## Brief
Every record that follows is to be copied exactly, with the pictures omitted.

•••••

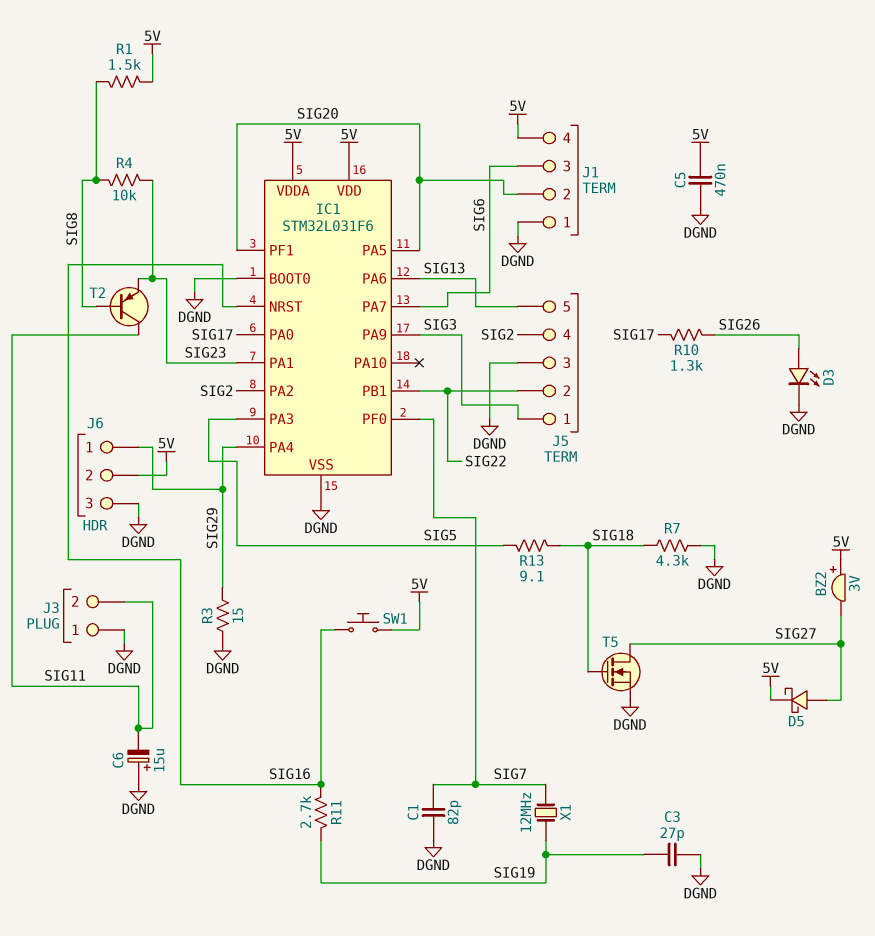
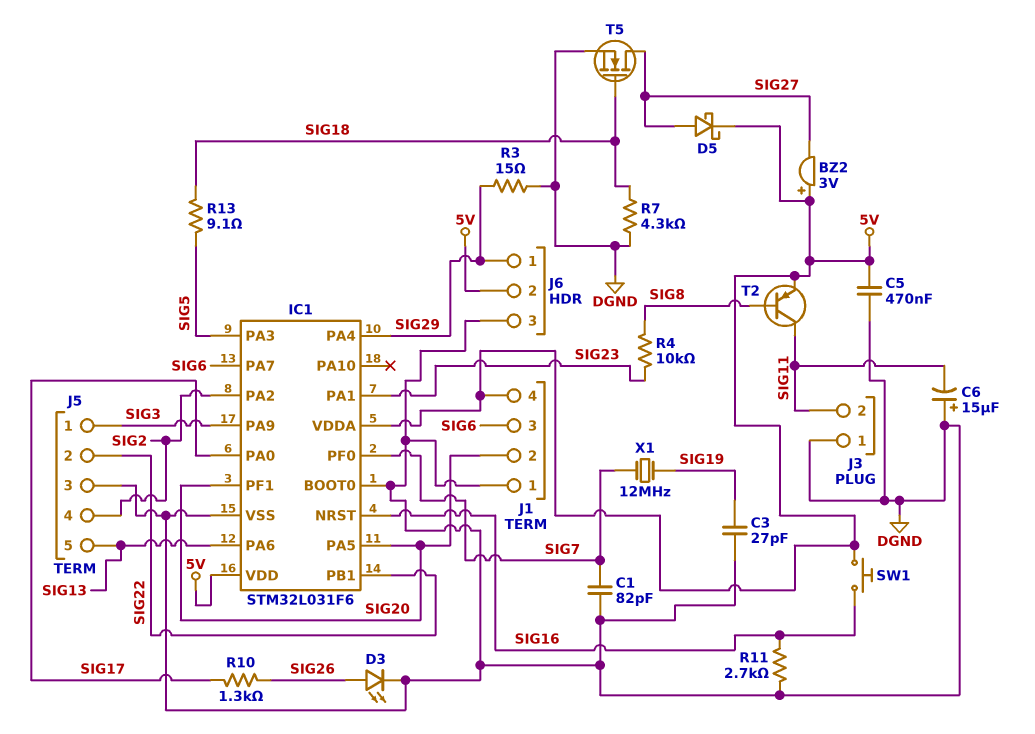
R1: 1.5k (5V, SIG8) -> none
R11: 2.7k (SIG16, SIG19) -> 2.7k (DGND, SIG16)
T2: PNP (B SIG8, C SIG11, E SIG23) -> PNP (B SIG8, C SIG11, E 5V)

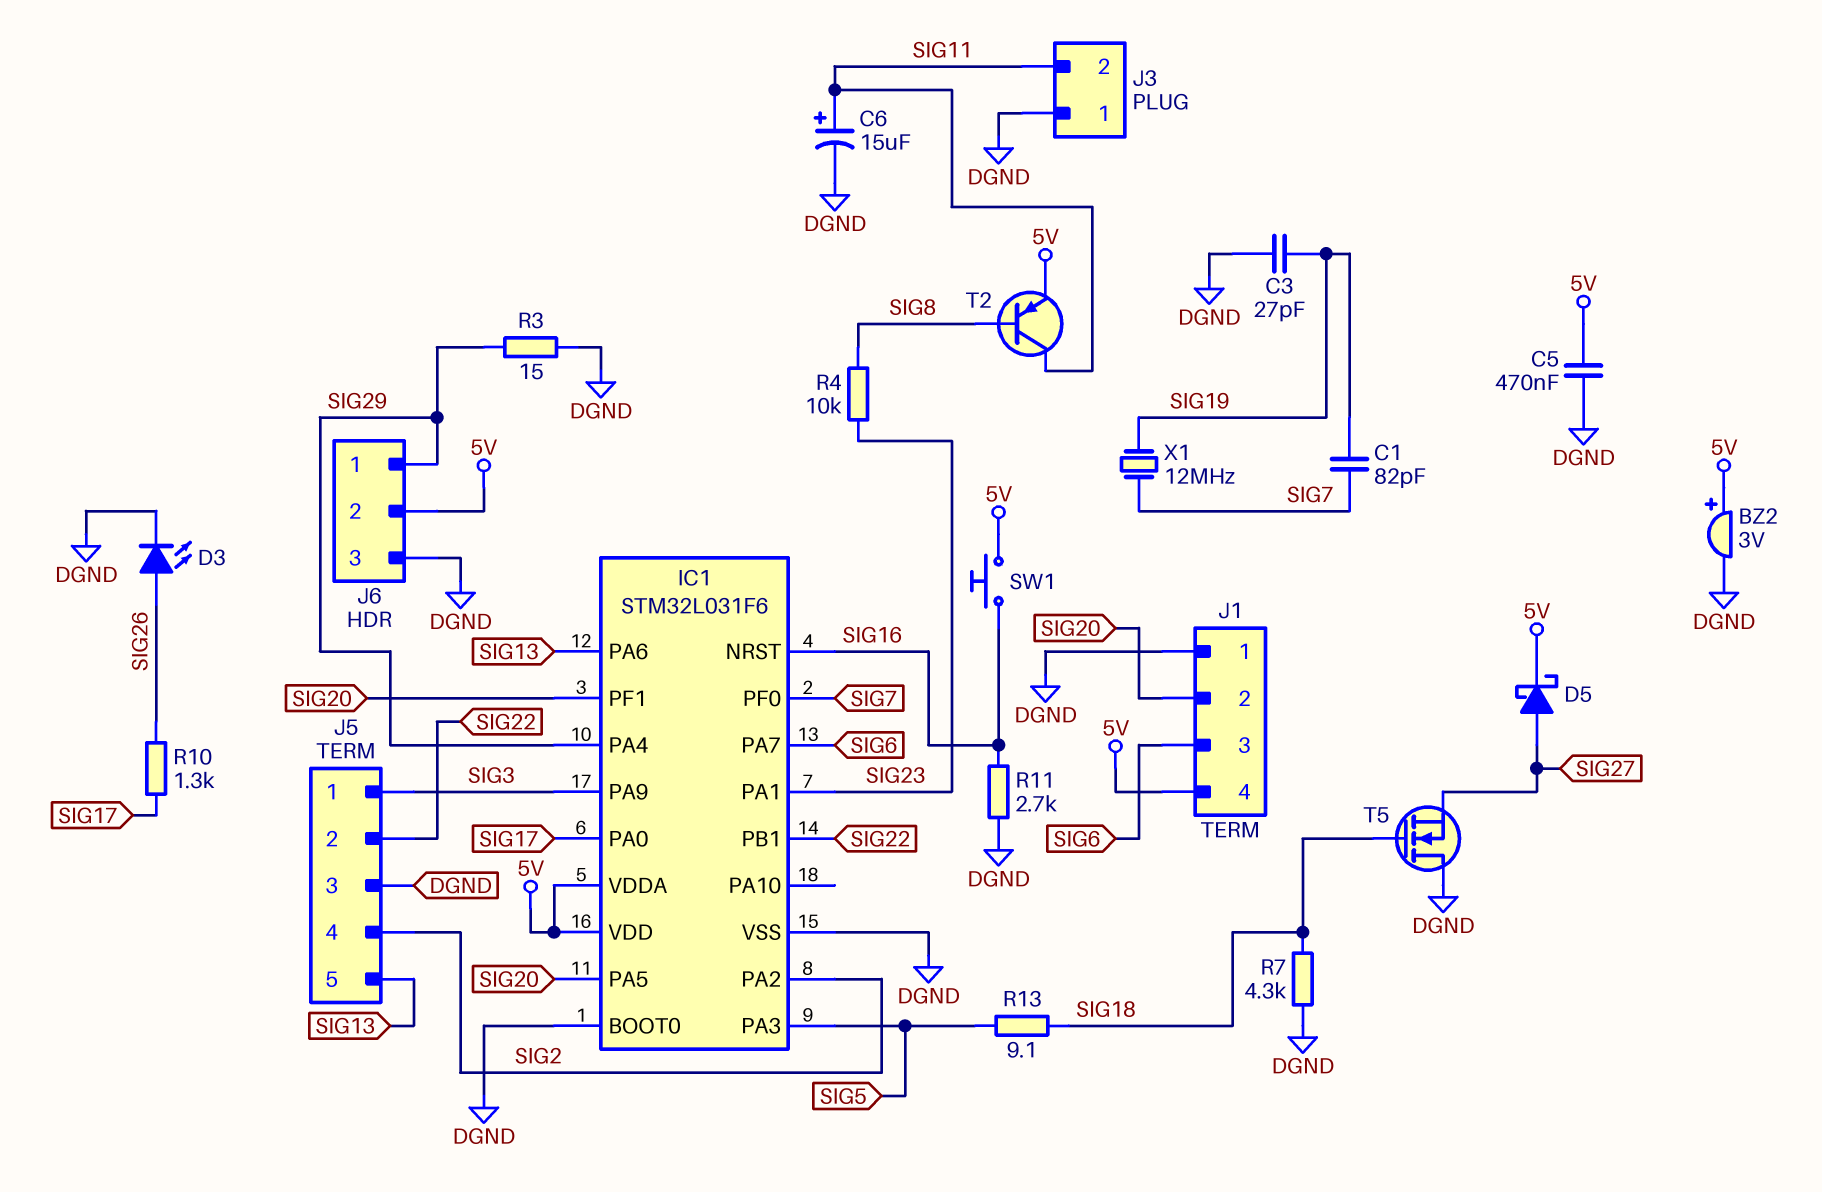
BZ2: buzzer 3V (plus 5V, minus SIG27) -> buzzer 3V (plus 5V, minus DGND)
C1: 82pF (DGND, SIG7) -> 82pF (SIG7, SIG19)
C6: 15uF (plus DGND, minus SIG11) -> 15uF (plus SIG11, minus DGND)
T5: NMOS (G SIG18, D SIG27, S DGND) -> NMOS (G SIG18, D DGND, S SIG27)

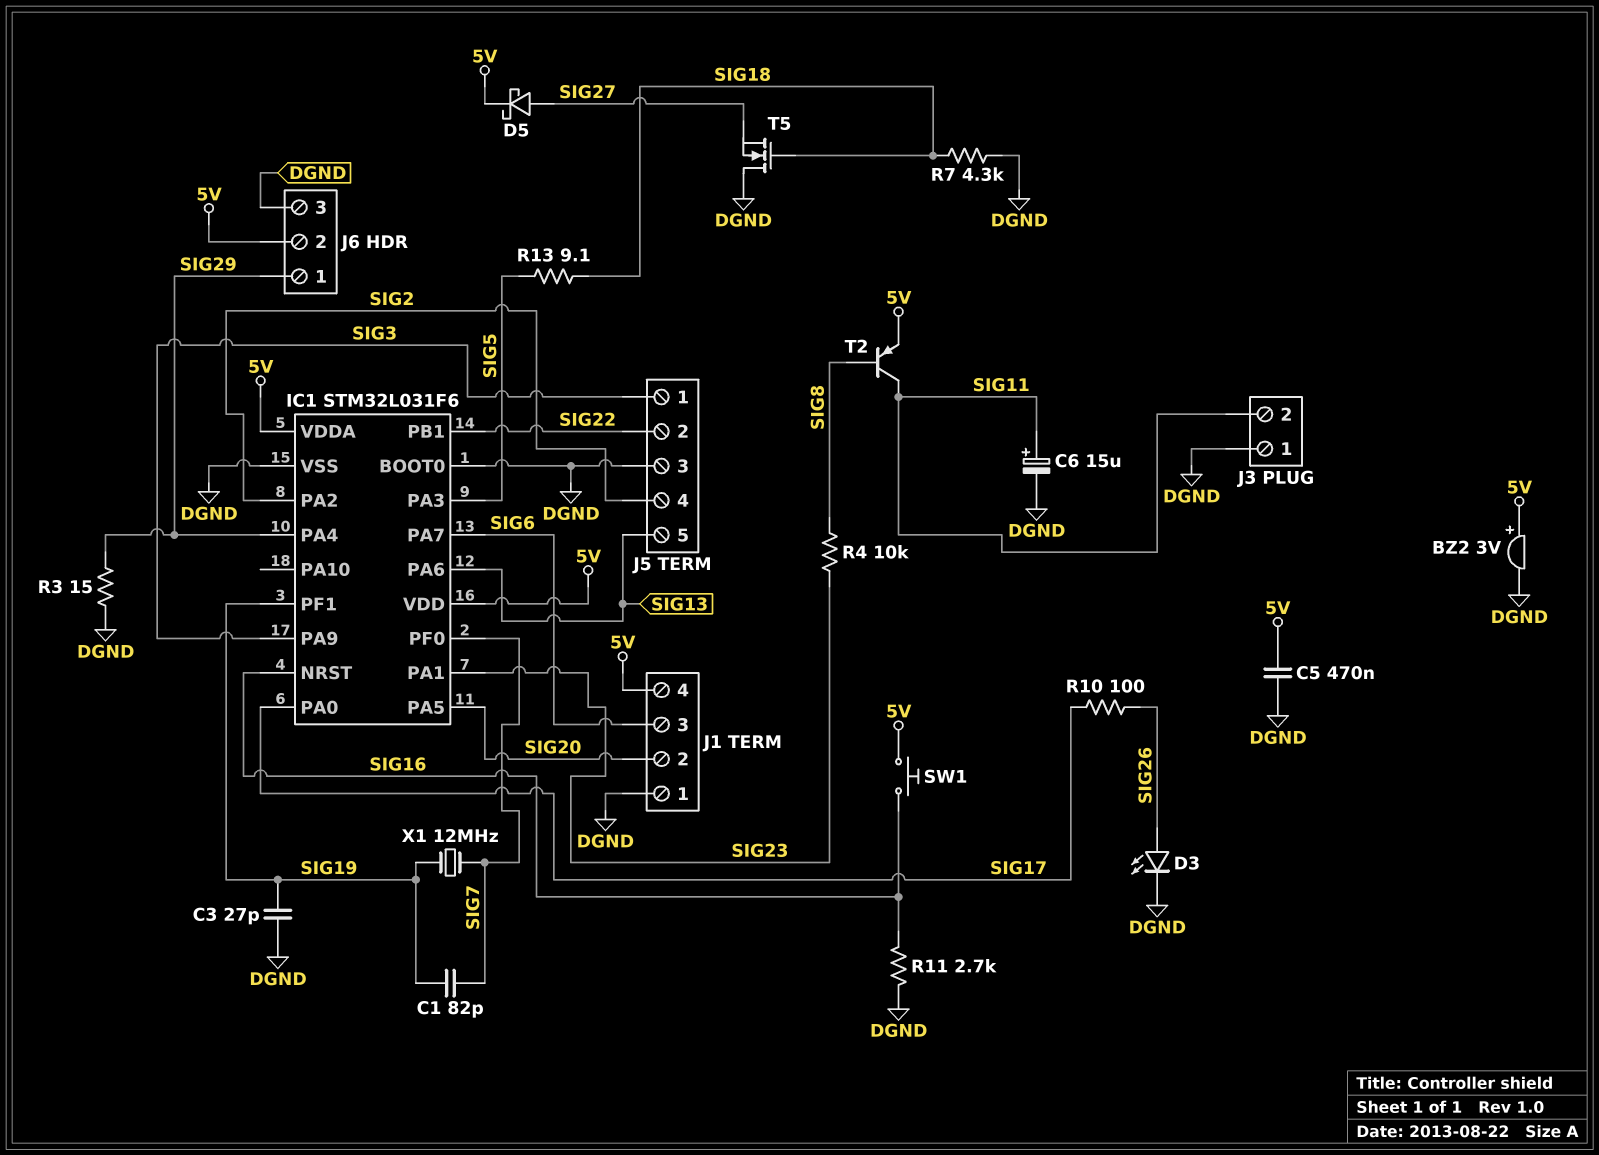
IC1 pin PF1: SIG20 -> SIG19
R10: 1.3k (SIG17, SIG26) -> 100 (SIG17, SIG26)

•••••

## Exercise response
R1: 1.5k (5V, SIG8) -> none
R11: 2.7k (SIG16, SIG19) -> 2.7k (DGND, SIG16)
T2: PNP (B SIG8, C SIG11, E SIG23) -> PNP (B SIG8, C SIG11, E 5V)

BZ2: buzzer 3V (plus 5V, minus SIG27) -> buzzer 3V (plus 5V, minus DGND)
C1: 82pF (DGND, SIG7) -> 82pF (SIG7, SIG19)
C6: 15uF (plus DGND, minus SIG11) -> 15uF (plus SIG11, minus DGND)
T5: NMOS (G SIG18, D SIG27, S DGND) -> NMOS (G SIG18, D DGND, S SIG27)

IC1 pin PF1: SIG20 -> SIG19
R10: 1.3k (SIG17, SIG26) -> 100 (SIG17, SIG26)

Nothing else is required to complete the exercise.